- [EXERCISE BRIEF]: Gather every line in the material below that contains the string "kern". Treat uppercase and lowercase as different.
START
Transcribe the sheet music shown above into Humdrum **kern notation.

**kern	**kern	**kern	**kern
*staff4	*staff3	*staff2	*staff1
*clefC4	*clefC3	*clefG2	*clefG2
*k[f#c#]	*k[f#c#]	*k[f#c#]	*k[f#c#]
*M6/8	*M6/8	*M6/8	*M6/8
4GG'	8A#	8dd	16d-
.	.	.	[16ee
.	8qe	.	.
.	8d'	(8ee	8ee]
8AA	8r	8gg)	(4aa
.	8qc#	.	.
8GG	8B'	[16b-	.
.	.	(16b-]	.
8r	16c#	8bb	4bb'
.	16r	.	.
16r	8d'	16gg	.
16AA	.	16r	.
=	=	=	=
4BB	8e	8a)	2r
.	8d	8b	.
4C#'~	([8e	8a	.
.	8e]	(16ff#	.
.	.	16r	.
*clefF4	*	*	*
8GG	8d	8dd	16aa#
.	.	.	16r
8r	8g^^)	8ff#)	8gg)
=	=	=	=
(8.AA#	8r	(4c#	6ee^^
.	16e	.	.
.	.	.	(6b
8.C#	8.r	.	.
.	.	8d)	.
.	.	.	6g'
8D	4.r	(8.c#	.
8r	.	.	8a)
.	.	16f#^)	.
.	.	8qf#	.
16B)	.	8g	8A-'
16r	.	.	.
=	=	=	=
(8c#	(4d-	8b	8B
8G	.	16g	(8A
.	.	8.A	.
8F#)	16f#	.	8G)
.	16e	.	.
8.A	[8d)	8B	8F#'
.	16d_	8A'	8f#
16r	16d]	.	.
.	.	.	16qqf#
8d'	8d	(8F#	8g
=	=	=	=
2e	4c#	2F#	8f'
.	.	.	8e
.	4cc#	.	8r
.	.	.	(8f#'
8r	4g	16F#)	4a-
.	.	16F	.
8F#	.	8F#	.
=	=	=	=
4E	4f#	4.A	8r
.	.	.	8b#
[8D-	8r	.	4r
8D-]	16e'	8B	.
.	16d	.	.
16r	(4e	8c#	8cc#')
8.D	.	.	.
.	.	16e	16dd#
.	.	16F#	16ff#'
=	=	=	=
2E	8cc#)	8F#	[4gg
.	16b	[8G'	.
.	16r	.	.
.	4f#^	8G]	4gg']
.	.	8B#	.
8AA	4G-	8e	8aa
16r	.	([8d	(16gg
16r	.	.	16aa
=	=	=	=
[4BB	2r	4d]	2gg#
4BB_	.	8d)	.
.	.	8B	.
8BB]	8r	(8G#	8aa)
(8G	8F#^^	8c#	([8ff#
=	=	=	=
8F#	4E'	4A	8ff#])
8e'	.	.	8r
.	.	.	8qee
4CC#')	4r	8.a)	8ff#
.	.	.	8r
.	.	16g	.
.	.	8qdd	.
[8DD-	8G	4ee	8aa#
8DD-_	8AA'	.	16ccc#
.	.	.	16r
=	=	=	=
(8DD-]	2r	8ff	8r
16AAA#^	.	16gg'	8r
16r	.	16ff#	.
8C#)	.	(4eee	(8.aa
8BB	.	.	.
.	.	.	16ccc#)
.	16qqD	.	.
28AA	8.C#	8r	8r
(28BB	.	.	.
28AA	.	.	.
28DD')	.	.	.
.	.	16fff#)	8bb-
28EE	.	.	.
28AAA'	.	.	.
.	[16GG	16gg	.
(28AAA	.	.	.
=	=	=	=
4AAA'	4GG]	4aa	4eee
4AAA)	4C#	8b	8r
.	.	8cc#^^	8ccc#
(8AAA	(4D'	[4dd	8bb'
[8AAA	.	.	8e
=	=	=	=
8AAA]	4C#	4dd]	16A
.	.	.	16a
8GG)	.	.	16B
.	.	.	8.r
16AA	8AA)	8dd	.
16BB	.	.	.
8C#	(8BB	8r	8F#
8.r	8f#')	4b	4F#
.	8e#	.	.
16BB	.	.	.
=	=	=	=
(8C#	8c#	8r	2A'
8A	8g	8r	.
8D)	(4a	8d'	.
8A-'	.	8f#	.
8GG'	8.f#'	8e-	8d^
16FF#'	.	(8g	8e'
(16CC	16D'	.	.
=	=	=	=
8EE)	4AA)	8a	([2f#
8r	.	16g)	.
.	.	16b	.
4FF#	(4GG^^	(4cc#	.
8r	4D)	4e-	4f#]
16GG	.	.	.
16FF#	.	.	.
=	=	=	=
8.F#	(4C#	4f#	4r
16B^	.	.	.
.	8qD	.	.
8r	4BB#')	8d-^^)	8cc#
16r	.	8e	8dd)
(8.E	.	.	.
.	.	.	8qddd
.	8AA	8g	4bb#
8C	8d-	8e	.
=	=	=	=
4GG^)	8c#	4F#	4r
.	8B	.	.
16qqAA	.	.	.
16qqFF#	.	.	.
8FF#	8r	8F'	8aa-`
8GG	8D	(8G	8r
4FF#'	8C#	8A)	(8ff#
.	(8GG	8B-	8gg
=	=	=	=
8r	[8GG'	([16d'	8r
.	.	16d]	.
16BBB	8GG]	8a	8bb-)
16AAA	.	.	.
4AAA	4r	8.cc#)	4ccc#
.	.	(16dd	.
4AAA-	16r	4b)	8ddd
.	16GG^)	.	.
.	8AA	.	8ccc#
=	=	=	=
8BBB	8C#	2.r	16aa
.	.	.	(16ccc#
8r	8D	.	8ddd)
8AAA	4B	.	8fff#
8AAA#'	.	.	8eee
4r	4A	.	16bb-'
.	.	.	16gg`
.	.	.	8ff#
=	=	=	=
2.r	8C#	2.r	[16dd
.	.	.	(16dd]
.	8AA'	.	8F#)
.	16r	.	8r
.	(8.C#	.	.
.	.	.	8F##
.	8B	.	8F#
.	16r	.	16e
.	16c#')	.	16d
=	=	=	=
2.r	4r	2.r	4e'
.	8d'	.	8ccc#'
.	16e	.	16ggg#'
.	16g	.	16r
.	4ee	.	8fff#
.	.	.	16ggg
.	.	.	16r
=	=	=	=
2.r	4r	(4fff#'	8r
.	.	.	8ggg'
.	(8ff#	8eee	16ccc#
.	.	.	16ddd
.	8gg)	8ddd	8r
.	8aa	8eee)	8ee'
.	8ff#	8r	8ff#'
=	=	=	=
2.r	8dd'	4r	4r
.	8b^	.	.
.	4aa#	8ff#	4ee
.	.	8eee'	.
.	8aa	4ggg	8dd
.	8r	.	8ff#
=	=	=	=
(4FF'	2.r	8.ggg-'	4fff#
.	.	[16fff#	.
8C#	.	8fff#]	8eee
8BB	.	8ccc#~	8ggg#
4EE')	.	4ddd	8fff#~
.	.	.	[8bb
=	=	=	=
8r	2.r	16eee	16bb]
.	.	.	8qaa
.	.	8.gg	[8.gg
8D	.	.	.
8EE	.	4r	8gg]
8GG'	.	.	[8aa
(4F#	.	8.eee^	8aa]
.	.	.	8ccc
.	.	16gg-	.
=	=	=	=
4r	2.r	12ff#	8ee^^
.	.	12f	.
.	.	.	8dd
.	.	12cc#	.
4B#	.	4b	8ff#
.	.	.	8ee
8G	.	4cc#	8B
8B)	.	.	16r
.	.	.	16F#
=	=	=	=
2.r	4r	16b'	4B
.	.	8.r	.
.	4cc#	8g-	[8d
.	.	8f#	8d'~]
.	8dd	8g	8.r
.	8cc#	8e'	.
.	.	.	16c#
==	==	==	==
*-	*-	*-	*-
END
- [TASK RESULT]:
Transcribe the sheet music shown above into Humdrum **kern notation.
**kern	**kern	**kern	**kern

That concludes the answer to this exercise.